Exercise objective:
Copy the lines below word for word, skipping any image.

....

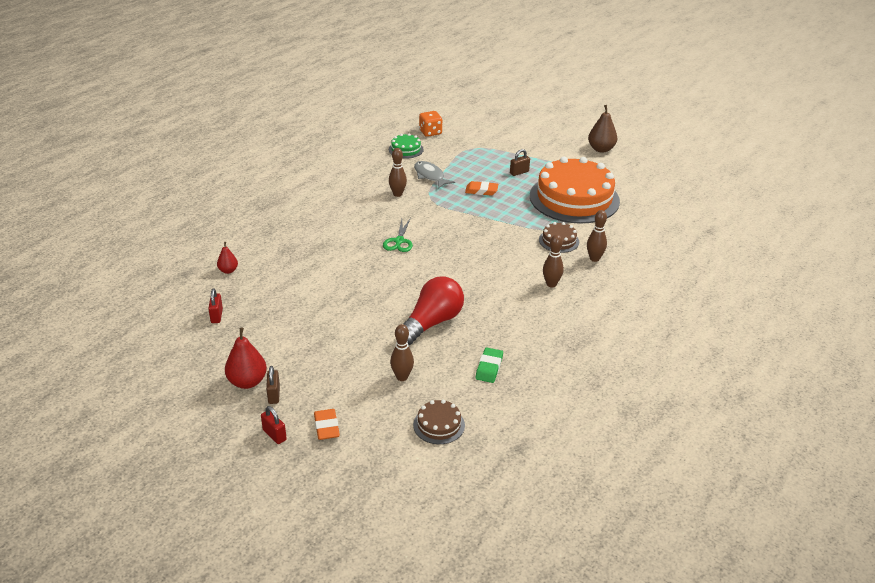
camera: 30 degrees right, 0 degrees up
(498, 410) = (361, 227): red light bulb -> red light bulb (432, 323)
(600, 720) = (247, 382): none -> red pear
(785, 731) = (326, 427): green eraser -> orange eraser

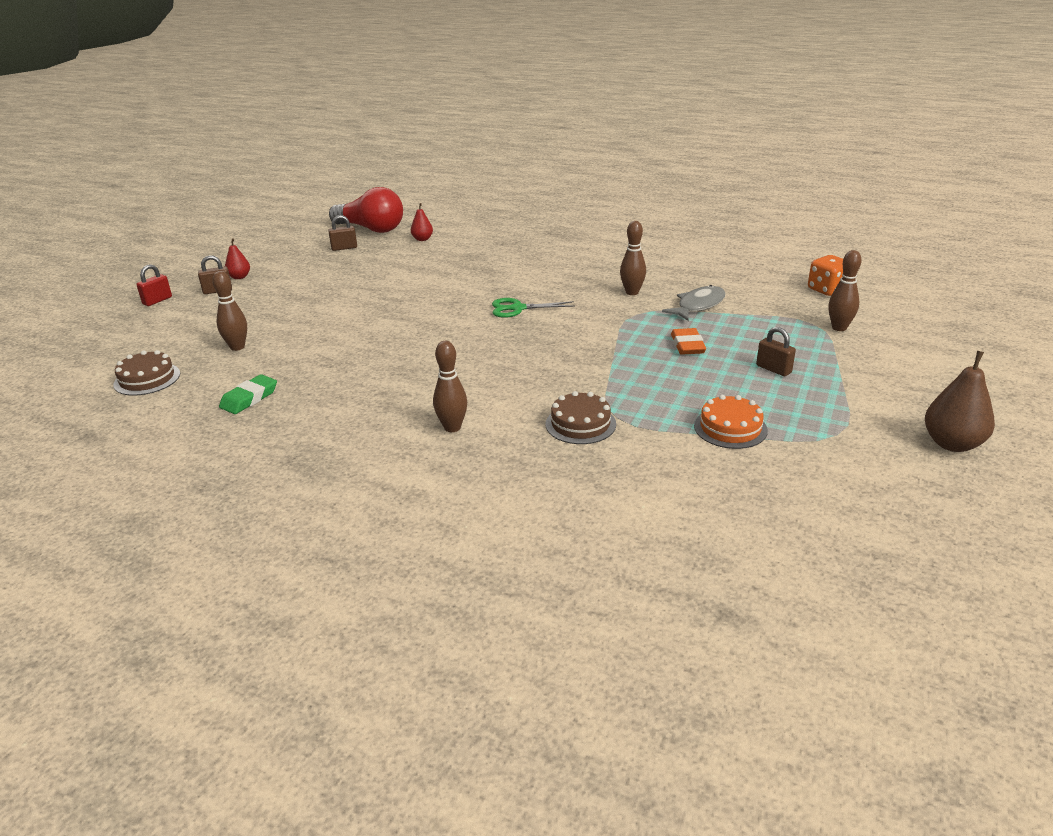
camera: 80 degrees right, 5 degrees down
(217, 316) = (344, 248): red padlock -> brown padlock
(247, 382) = (239, 277): red pear -> red pear, size x0.58
(326, 427) = (162, 321): orange eraser -> none
(406, 149) = (757, 281): green cake -> none
(432, 323) = (343, 351): red light bulb -> red light bulb (371, 229)
(489, 368) = (249, 398): green eraser -> green eraser turned 60 degrees counterclockwise
(574, 198) = (730, 428): orange cake -> orange cake, size x0.42
(594, 258) = (542, 463): brown bowling pin -> brown bowling pin (839, 328)

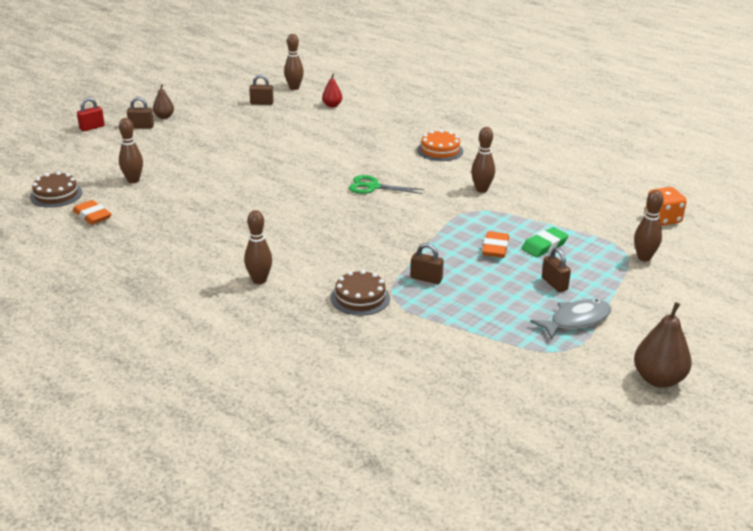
camera: 15 degrees right, 0 degrees up
(205, 394) = (92, 216): none -> orange eraser
(239, 277) = (164, 117): red pear -> brown pear
(249, 398) = (122, 226): green eraser -> green eraser (544, 246)
(371, 229) = (294, 88): red light bulb -> brown bowling pin
(638, 390) = (426, 279): none -> brown padlock
(698, 305) = (531, 213): grey fish -> grey fish (576, 320)
(730, 428) = (479, 326): orange cake -> orange cake (440, 150)

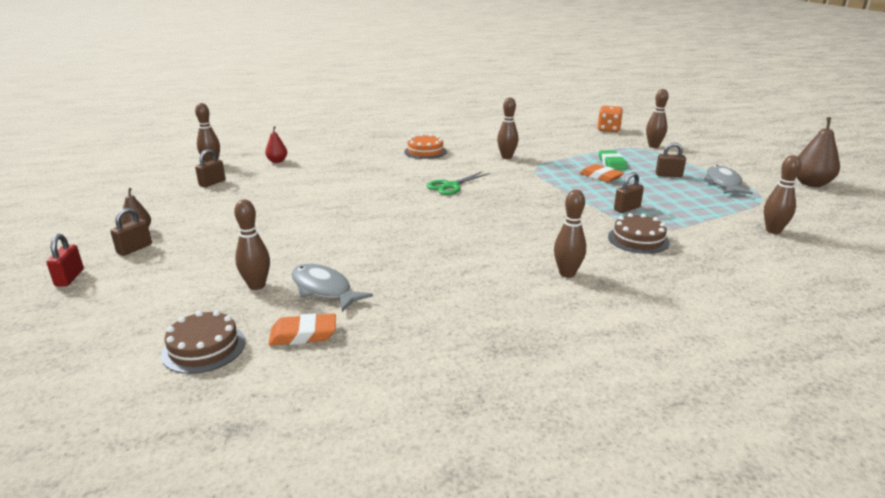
camera: 55 degrees left, 5 degrees down
(148, 202) = (323, 289): none -> grey fish
(467, 367) = (773, 231): none -> brown bowling pin

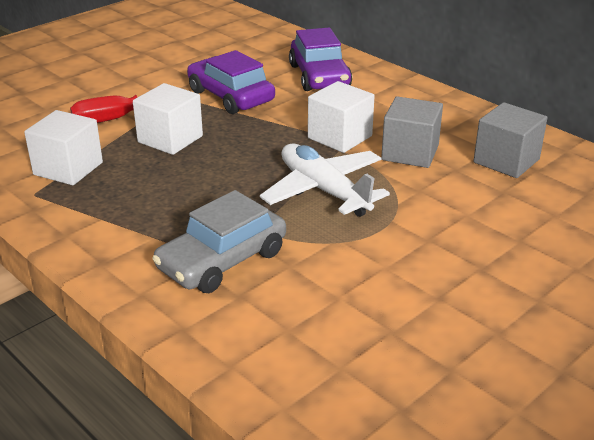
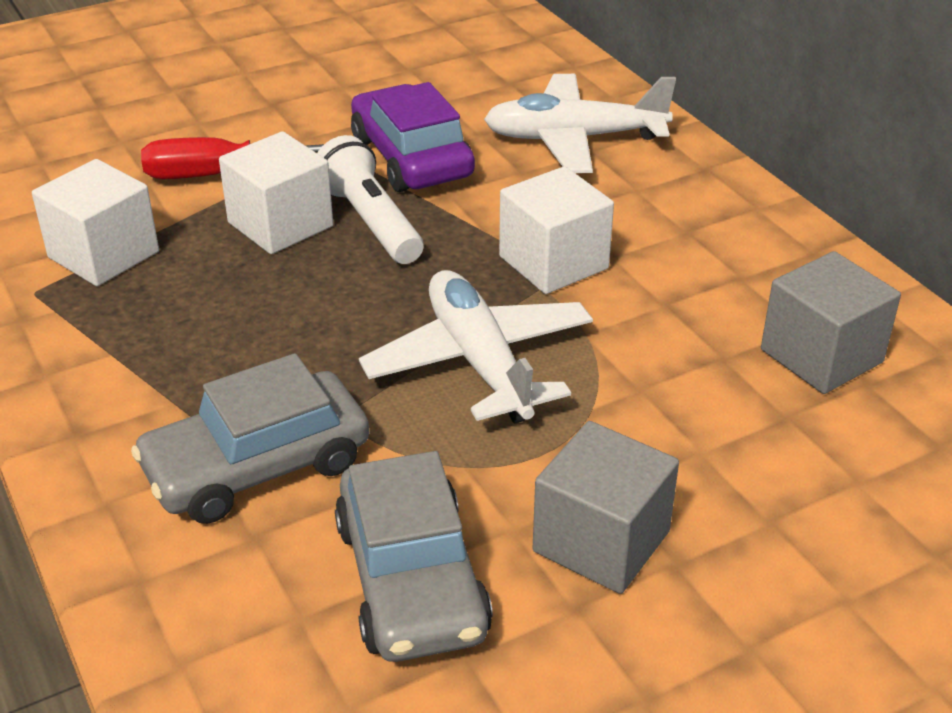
camera: 15 degrees right, 5 degrees up
(223, 131) = (370, 222): none -> white flashlight
(319, 76) = (574, 139): purple car -> white plane
(341, 300) = (411, 579): none -> grey car
(410, 153) = (658, 312): grey cube -> grey cube (601, 541)

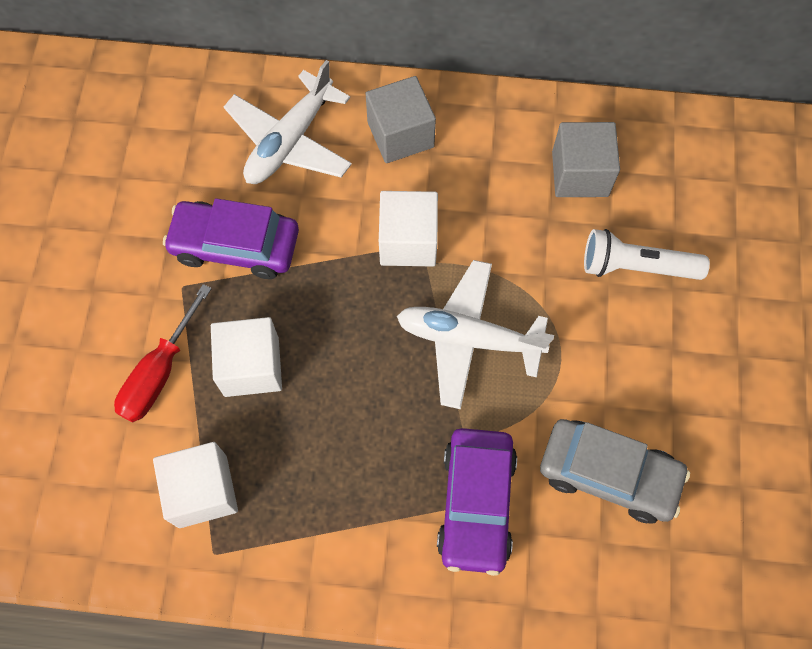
camera: 55 degrees left, 30 degrees up
(257, 466) = (476, 503): grey car -> purple car
(370, 222) = (290, 313): white flashlight -> white flashlight (636, 266)
(601, 541) = (639, 371): grey cube -> grey cube (400, 134)

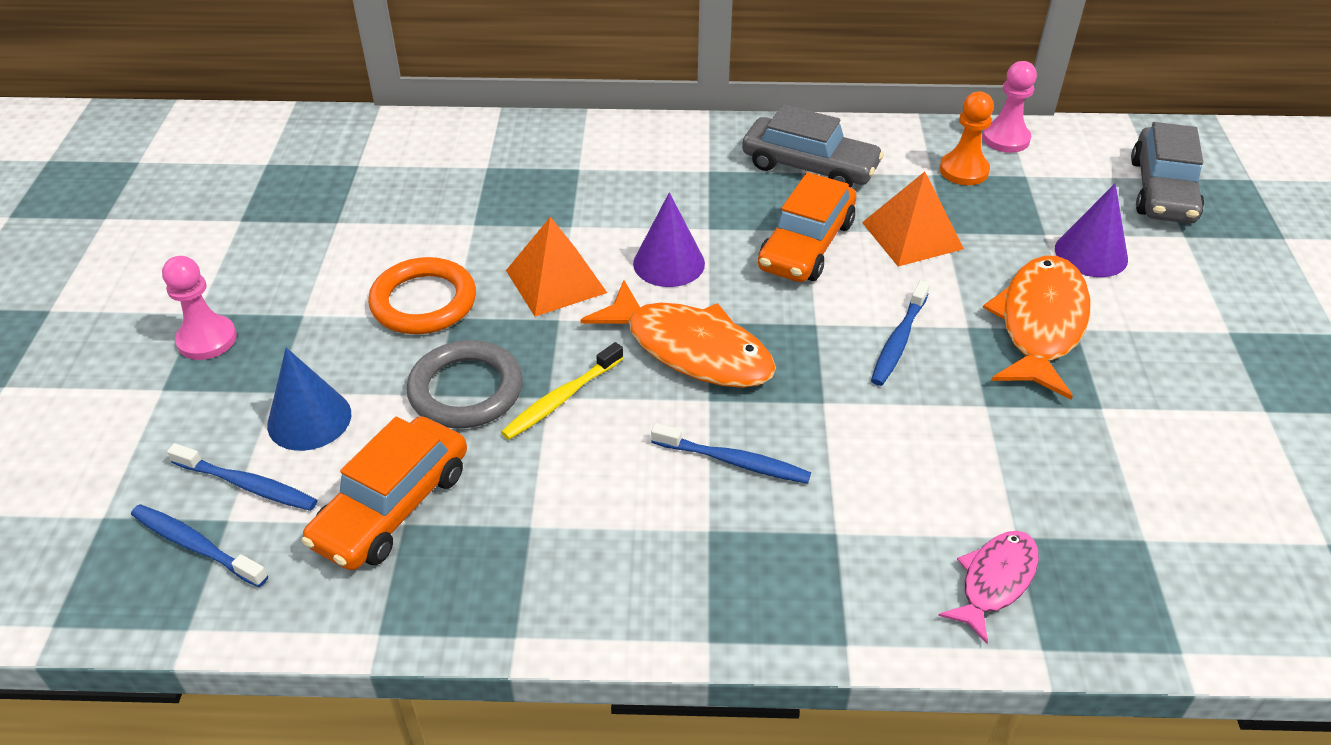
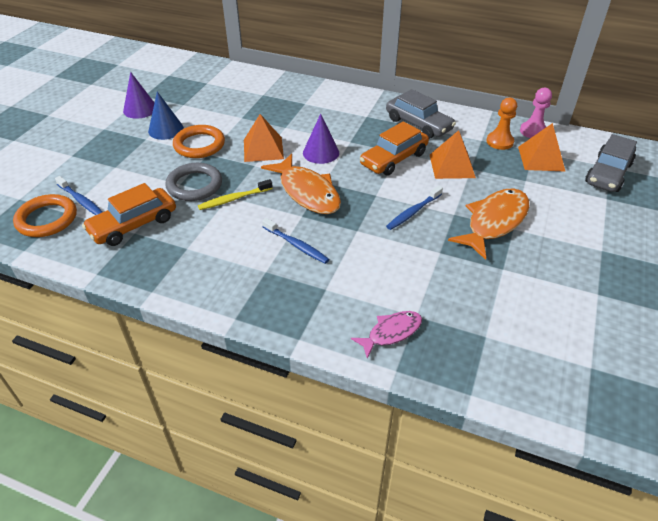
camera: 20 degrees right, 0 degrees up
(196, 545) = (47, 219): blue toothbrush -> orange ring
(207, 339) = (101, 140): pink pawn -> none
(309, 419) = (122, 181): blue cone -> blue cone (166, 129)
(1046, 187) = (541, 158): none -> orange pyramid
(1091, 254) = (545, 195): purple cone -> purple cone (140, 109)

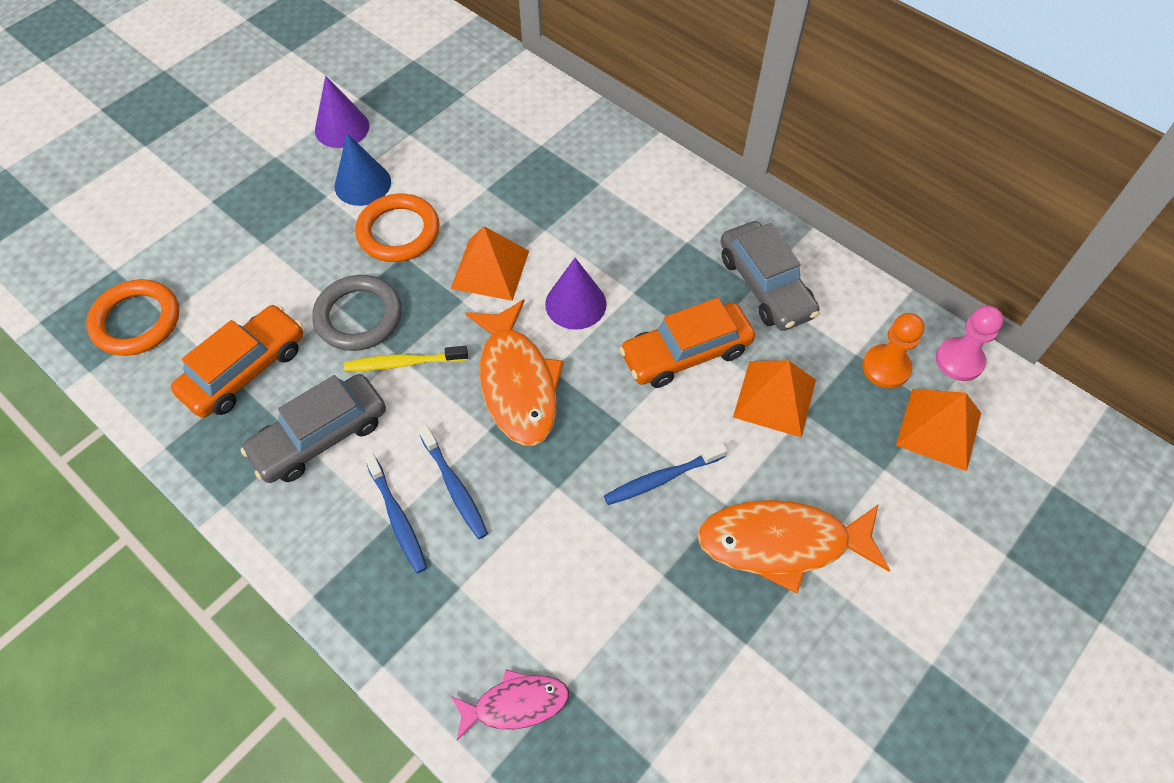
camera: 20 degrees right, 15 degrees up
(81, 201) = (193, 299): blue toothbrush -> blue toothbrush (397, 518)
(133, 225) = (245, 370): orange car -> orange car turned 150 degrees clockwise
(494, 222) = (782, 543): orange fish -> orange fish turned 150 degrees counterclockwise
(608, 173) = (1041, 500): grey car -> grey car (320, 436)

....

Task output:
camera: 30 degrees right, 0 degrees up
(498, 410) = (361, 227): red light bulb -> red light bulb (432, 323)
(600, 720) = (247, 382): none -> red pear
(785, 731) = (326, 427): green eraser -> orange eraser

camera: 80 degrees right, 5 degrees down
(217, 316) = (344, 248): red padlock -> brown padlock
(247, 382) = (239, 277): red pear -> red pear, size x0.58
(326, 427) = (162, 321): orange eraser -> none
(406, 149) = (757, 281): green cake -> none
(432, 323) = (343, 351): red light bulb -> red light bulb (371, 229)
(489, 368) = (249, 398): green eraser -> green eraser turned 60 degrees counterclockwise
(574, 198) = (730, 428): orange cake -> orange cake, size x0.42
(594, 258) = (542, 463): brown bowling pin -> brown bowling pin (839, 328)

camera: 15 degrees right, 0 degrees up
(205, 394) = (92, 216): none -> orange eraser
(239, 277) = (164, 117): red pear -> brown pear
(249, 398) = (122, 226): green eraser -> green eraser (544, 246)
(371, 229) = (294, 88): red light bulb -> brown bowling pin
(638, 390) = (426, 279): none -> brown padlock
(698, 305) = (531, 213): grey fish -> grey fish (576, 320)
(730, 428) = (479, 326): orange cake -> orange cake (440, 150)

camera: 55 degrees left, 5 degrees down
(148, 202) = (323, 289): none -> grey fish
(467, 367) = (773, 231): none -> brown bowling pin

camera: 15 degrees right, 5 degrees up
(223, 131) = (370, 222): none -> white flashlight
(319, 76) = (574, 139): purple car -> white plane
(341, 300) = (411, 579): none -> grey car
(410, 153) = (658, 312): grey cube -> grey cube (601, 541)

camera: 55 degrees left, 30 degrees up
(257, 466) = (476, 503): grey car -> purple car
(370, 222) = (290, 313): white flashlight -> white flashlight (636, 266)
(601, 541) = (639, 371): grey cube -> grey cube (400, 134)

camera: 20 degrees right, 0 degrees up
(196, 545) = (47, 219): blue toothbrush -> orange ring
(207, 339) = (101, 140): pink pawn -> none
(309, 419) = (122, 181): blue cone -> blue cone (166, 129)
(1046, 187) = (541, 158): none -> orange pyramid
(1091, 254) = (545, 195): purple cone -> purple cone (140, 109)

camera: 20 degrees right, 15 degrees up
(81, 201) = (193, 299): blue toothbrush -> blue toothbrush (397, 518)
(133, 225) = (245, 370): orange car -> orange car turned 150 degrees clockwise
(494, 222) = (782, 543): orange fish -> orange fish turned 150 degrees counterclockwise
(608, 173) = (1041, 500): grey car -> grey car (320, 436)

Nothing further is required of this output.